Work order:
Transcribe the whole listing below without changing a word, but leave out every image.

Given material:

#####

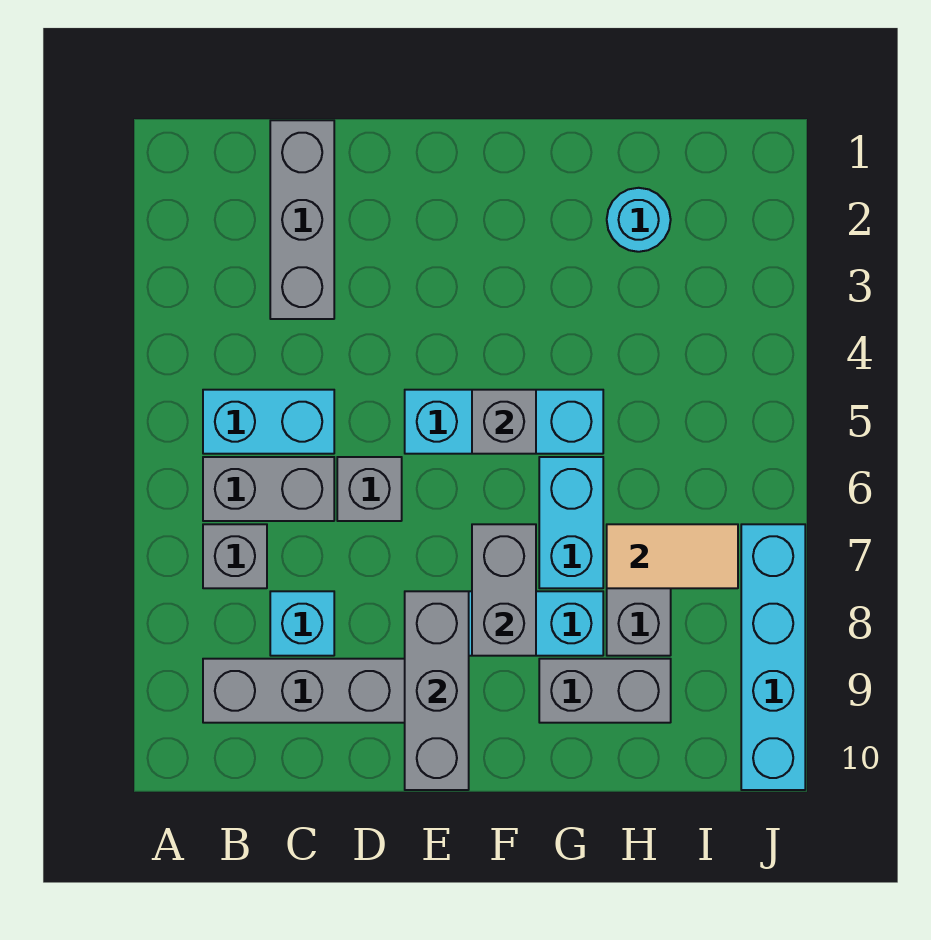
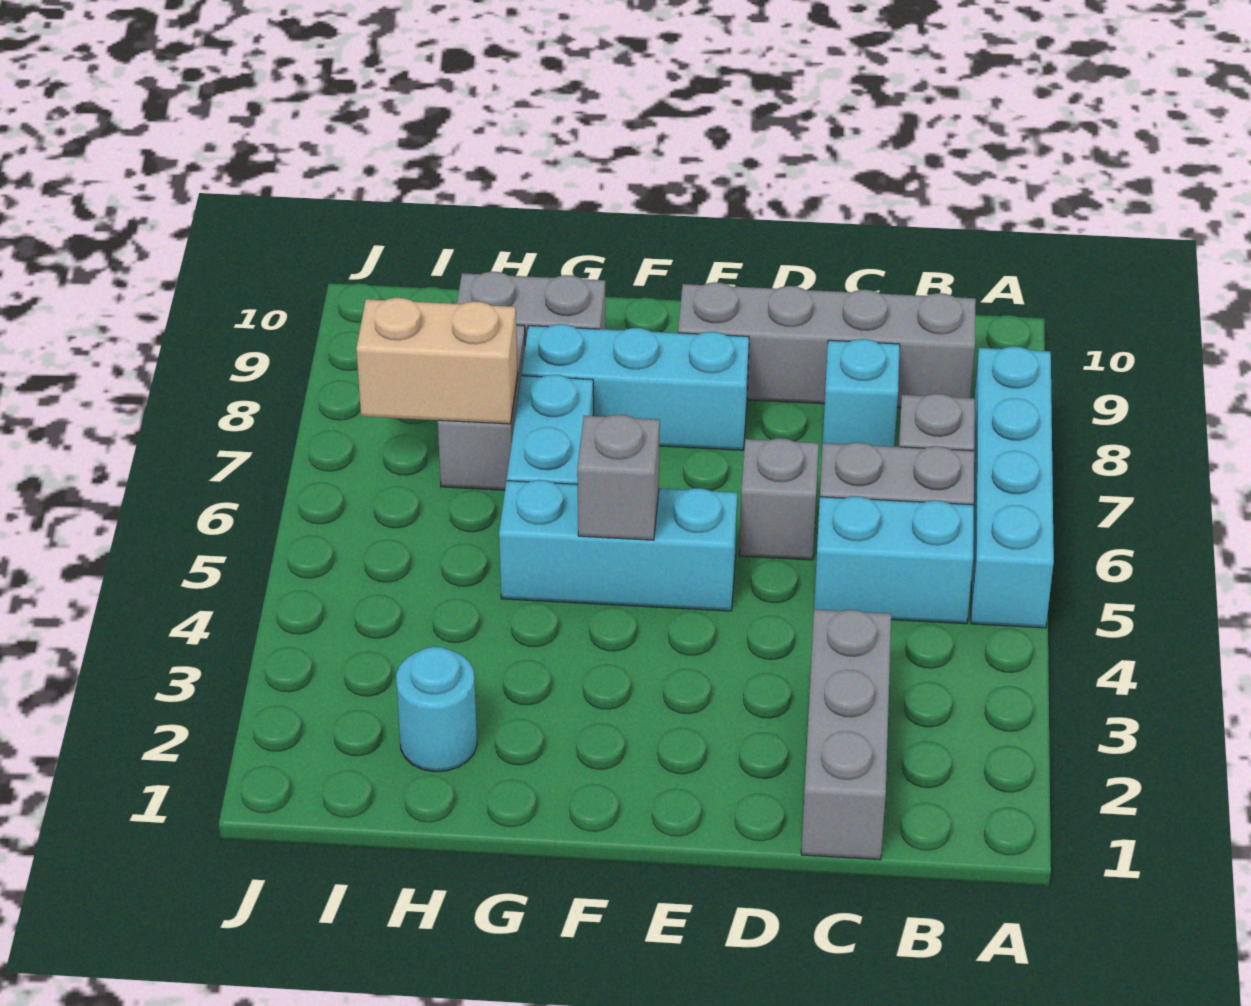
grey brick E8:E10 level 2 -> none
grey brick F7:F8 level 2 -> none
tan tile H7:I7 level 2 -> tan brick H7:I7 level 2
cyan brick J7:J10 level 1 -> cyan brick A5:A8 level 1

#####

Worked solution:
grey brick E8:E10 level 2 -> none
grey brick F7:F8 level 2 -> none
tan tile H7:I7 level 2 -> tan brick H7:I7 level 2
cyan brick J7:J10 level 1 -> cyan brick A5:A8 level 1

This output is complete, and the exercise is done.